Return the listing below unchanged, except that the pictures are dropped.
***
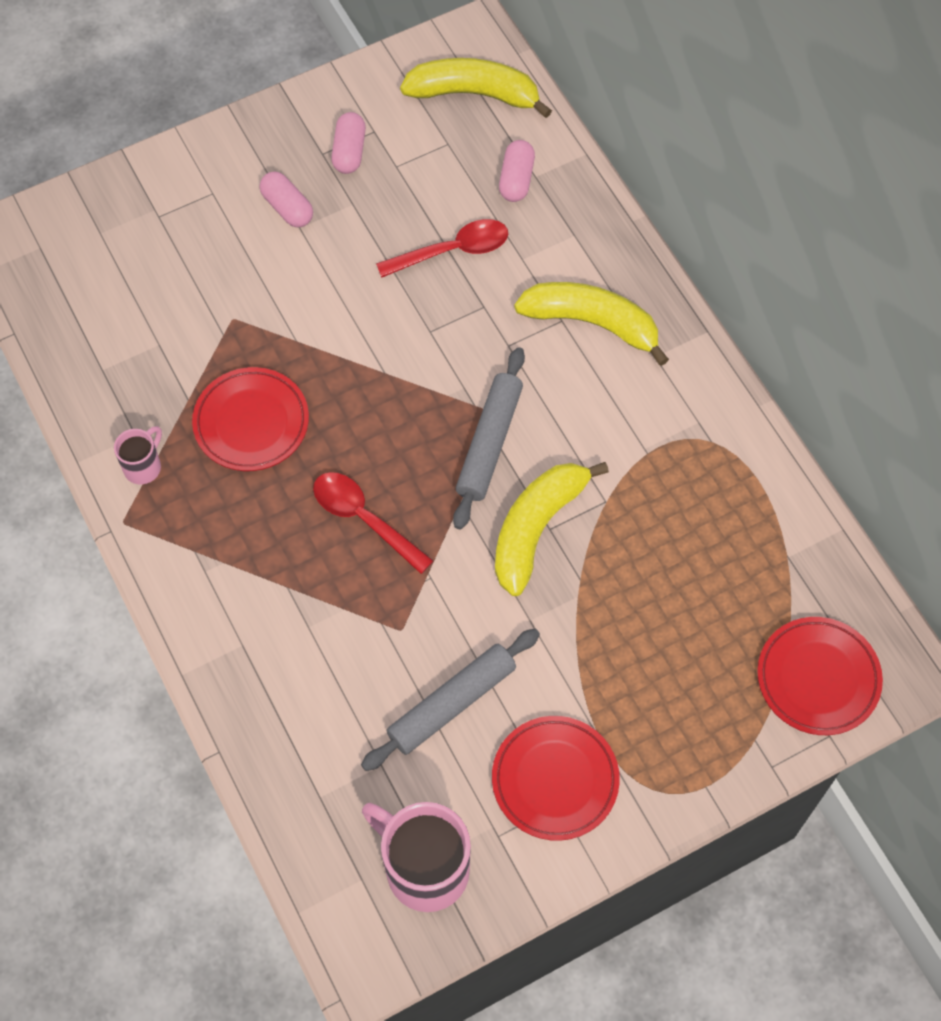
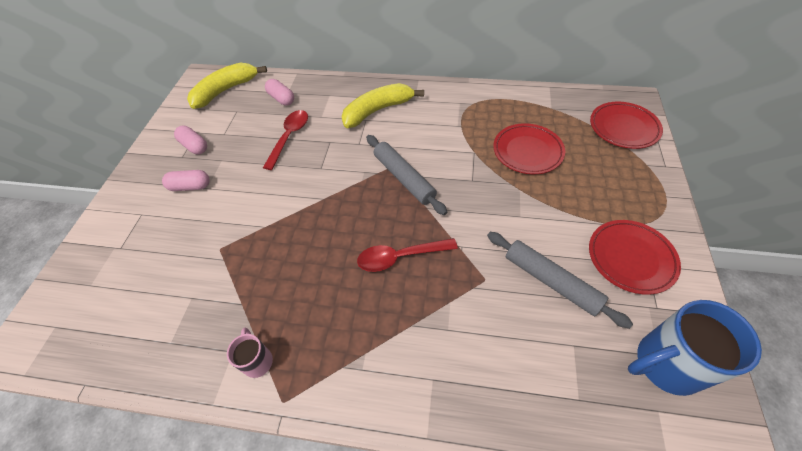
camera: 50 degrees left, 10 degrees down
(251, 423) = (290, 278): red plate -> red plate (527, 151)
(424, 868) = (665, 364): pink mug -> blue mug
(451, 703) = (551, 281): grey rolling pin -> grey rolling pin turned 45 degrees counterclockwise
(536, 528) = (468, 185): yellow banana -> none

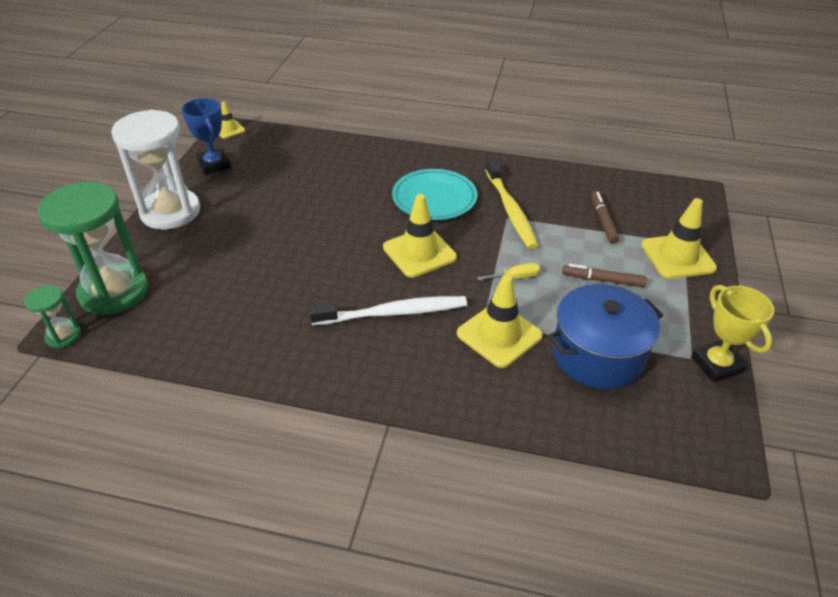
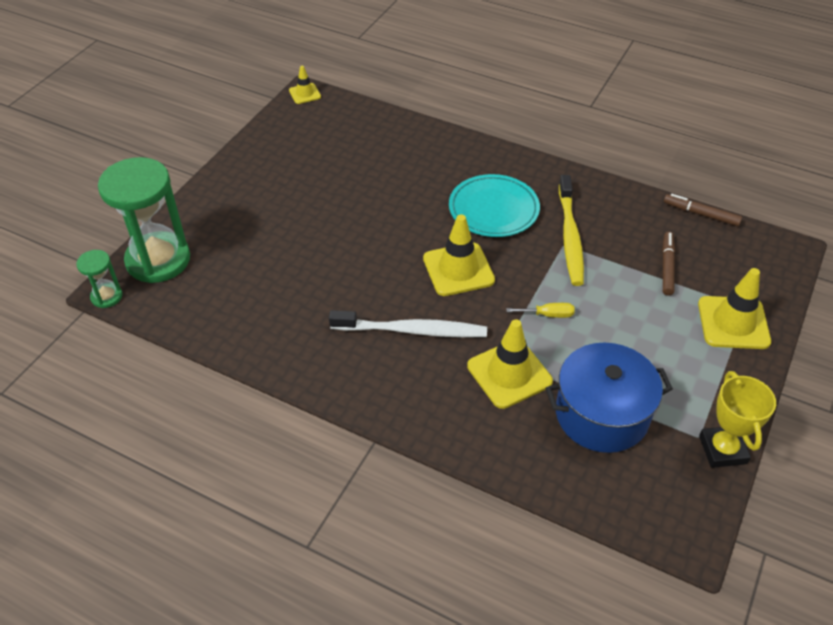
camera: 15 degrees right, 5 degrees up
(170, 212) = (227, 182): white hourglass -> none
(214, 165) = (280, 134): blue trophy -> none
(602, 280) = (639, 335): brown marker -> brown marker (701, 214)

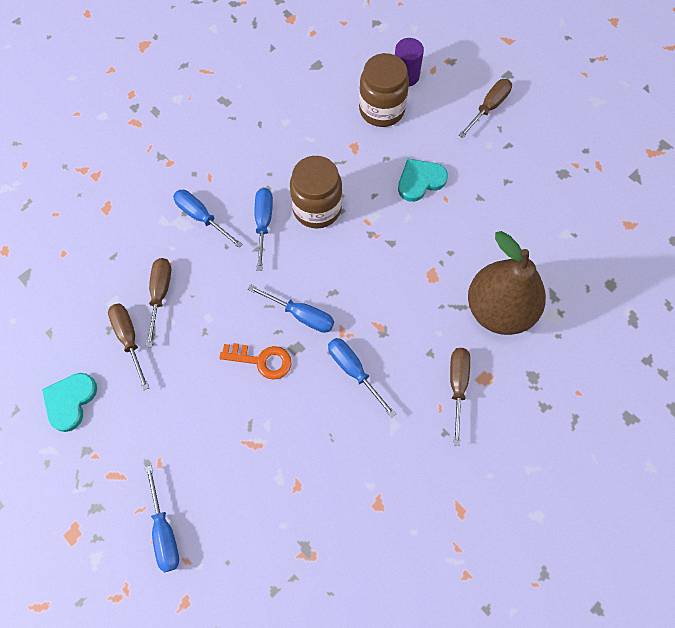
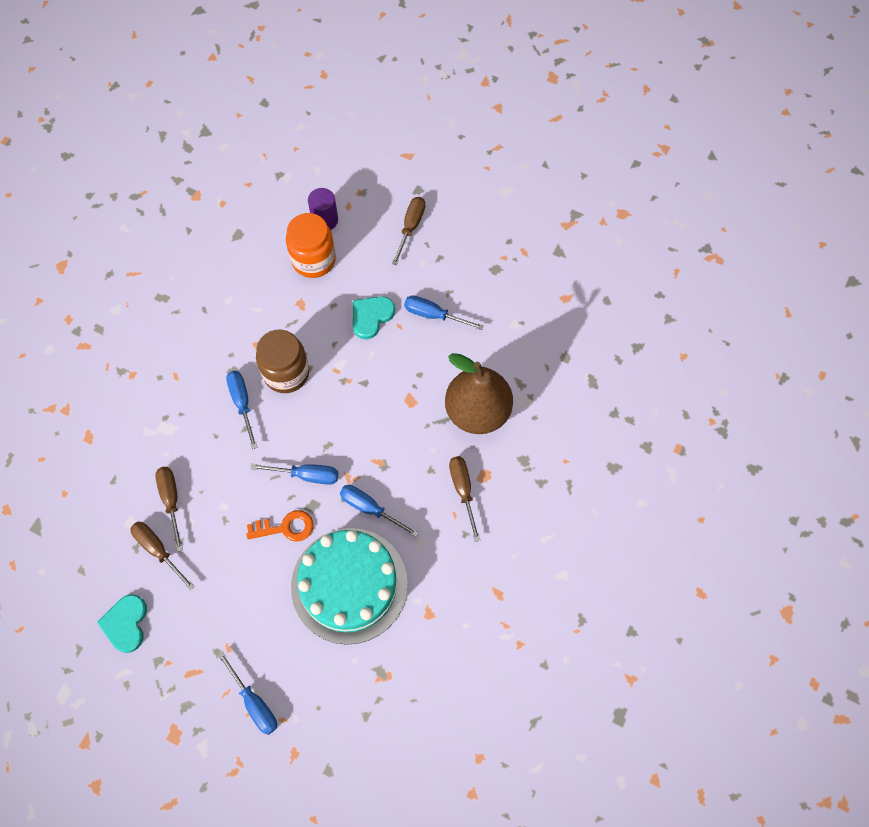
camera: 20 degrees left, 0 degrees up
(201, 217) = (182, 416): blue screwdriver -> blue screwdriver (433, 315)
(305, 443) = (349, 585): none -> turquoise cake
(381, 110) = (313, 260): brown jar -> orange jar

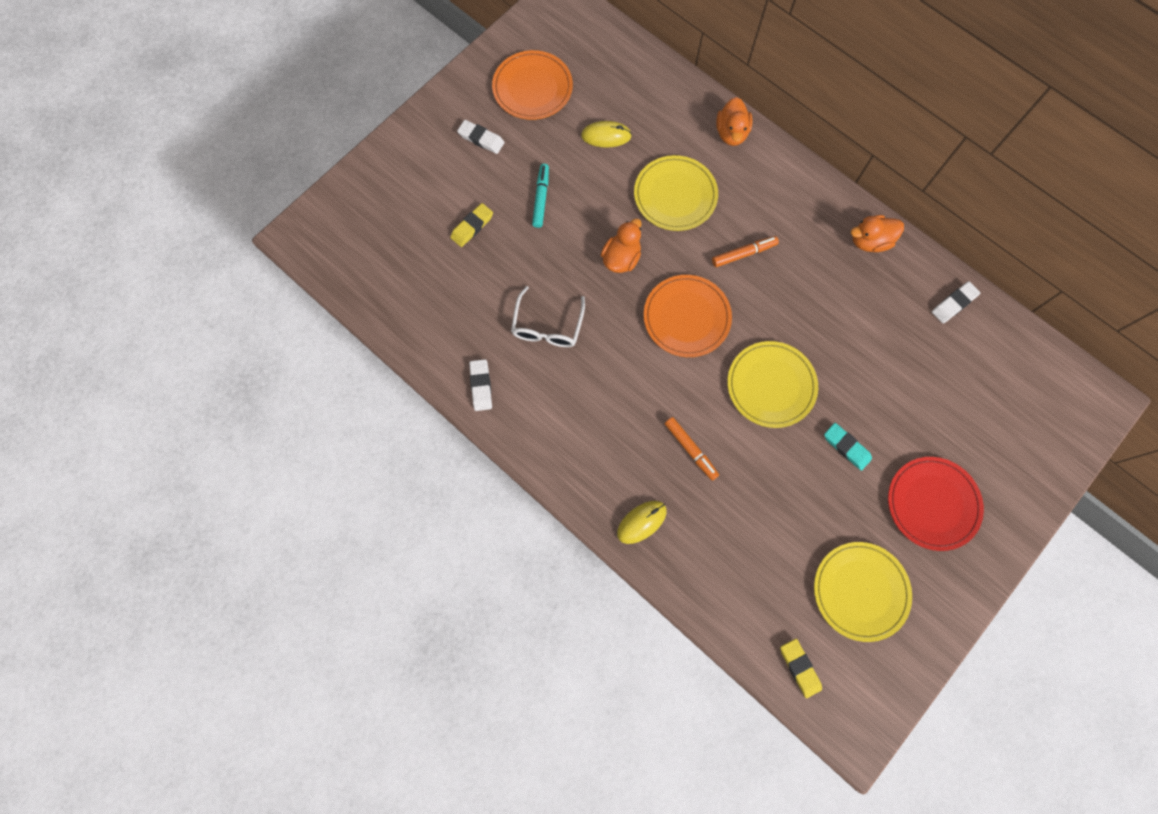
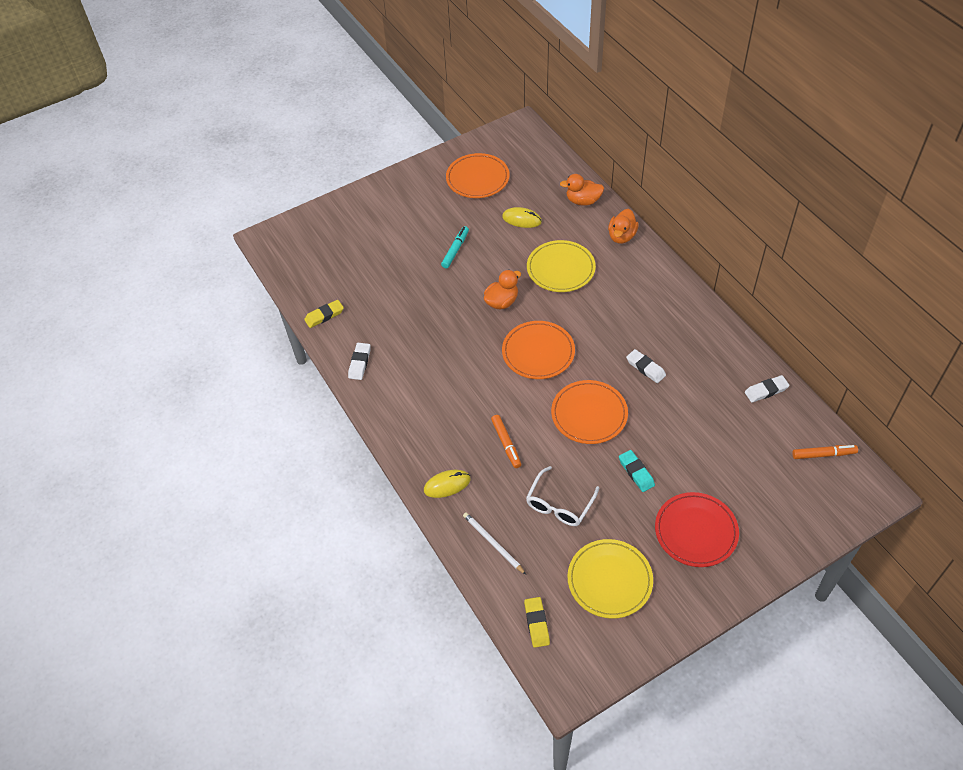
camera: 20 degrees right, 20 degrees down
(472, 227) = (396, 258): yellow eraser -> yellow eraser (324, 316)
(481, 139) = (426, 203): white eraser -> white eraser (645, 368)
(547, 326) = (426, 334): white glasses -> white glasses (559, 504)
(718, 582) = (493, 543): none -> white pencil
(744, 254) = (601, 319): orange marker -> orange marker (823, 454)
(771, 385) = (589, 414): yellow plate -> orange plate
(869, 241) = (709, 332): orange duck -> orange duck (583, 201)

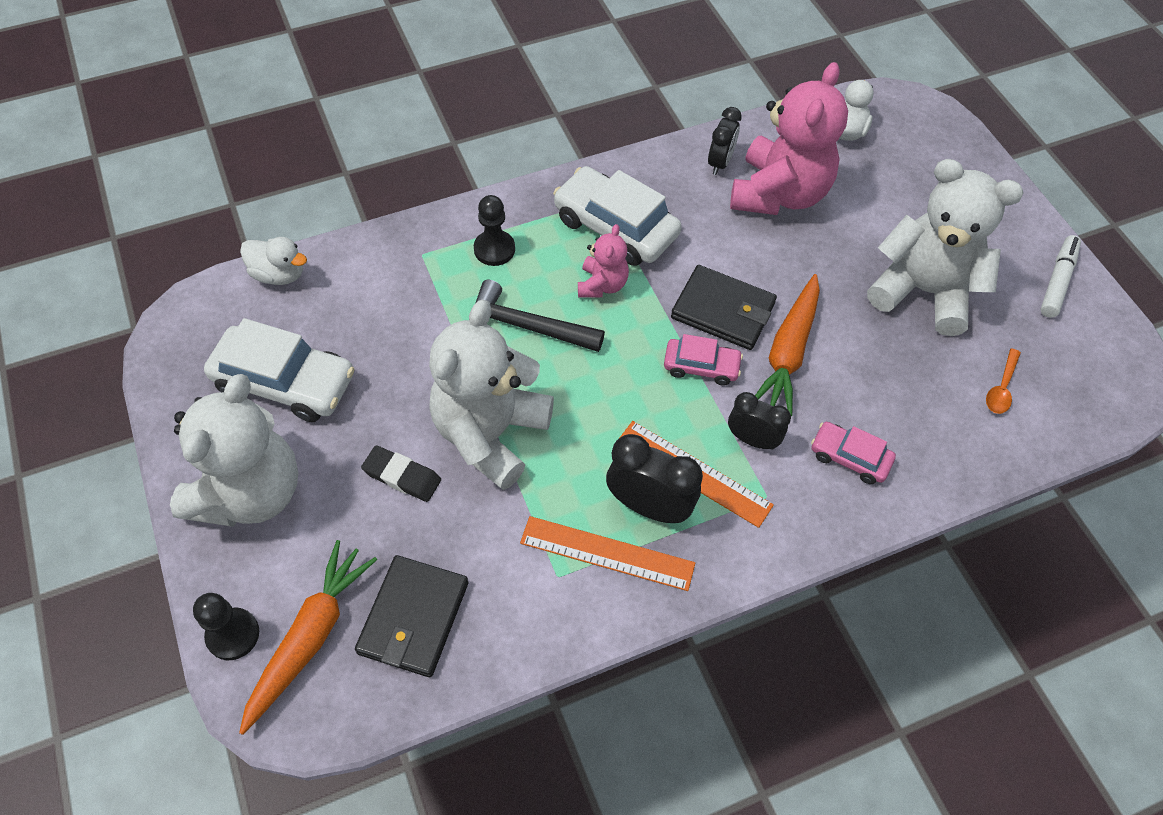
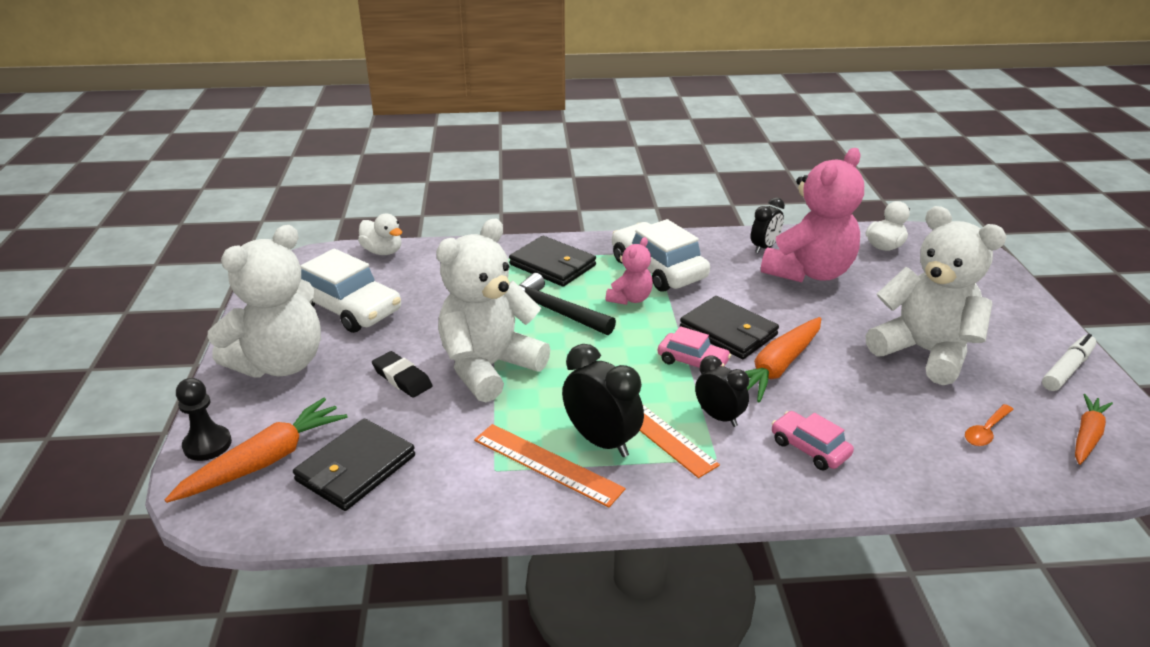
camera: 20 degrees right, 25 degrees down
(494, 249) = (553, 265): black pawn -> black wallet
(1088, 369) = (1087, 435): none -> orange carrot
***
**Answer to this problem**
camera: 50 degrees left, 10 degrees down
(251, 423) = (290, 278): red plate -> red plate (527, 151)
(424, 868) = (665, 364): pink mug -> blue mug
(451, 703) = (551, 281): grey rolling pin -> grey rolling pin turned 45 degrees counterclockwise
(536, 528) = (468, 185): yellow banana -> none

camera: 15 degrees right, 5 degrees up
(170, 212) = (227, 182): white hourglass -> none
(214, 165) = (280, 134): blue trophy -> none
(602, 280) = (639, 335): brown marker -> brown marker (701, 214)

camera: 20 degrees left, 0 degrees up
(201, 217) = (182, 416): blue screwdriver -> blue screwdriver (433, 315)
(305, 443) = (349, 585): none -> turquoise cake
(381, 110) = (313, 260): brown jar -> orange jar

camera: 20 degrees right, 20 degrees down
(472, 227) = (396, 258): yellow eraser -> yellow eraser (324, 316)
(481, 139) = (426, 203): white eraser -> white eraser (645, 368)
(547, 326) = (426, 334): white glasses -> white glasses (559, 504)
(718, 582) = (493, 543): none -> white pencil
(744, 254) = (601, 319): orange marker -> orange marker (823, 454)
(771, 385) = (589, 414): yellow plate -> orange plate
(869, 241) = (709, 332): orange duck -> orange duck (583, 201)

camera: 20 degrees right, 25 degrees down
(494, 249) = (553, 265): black pawn -> black wallet
(1088, 369) = (1087, 435): none -> orange carrot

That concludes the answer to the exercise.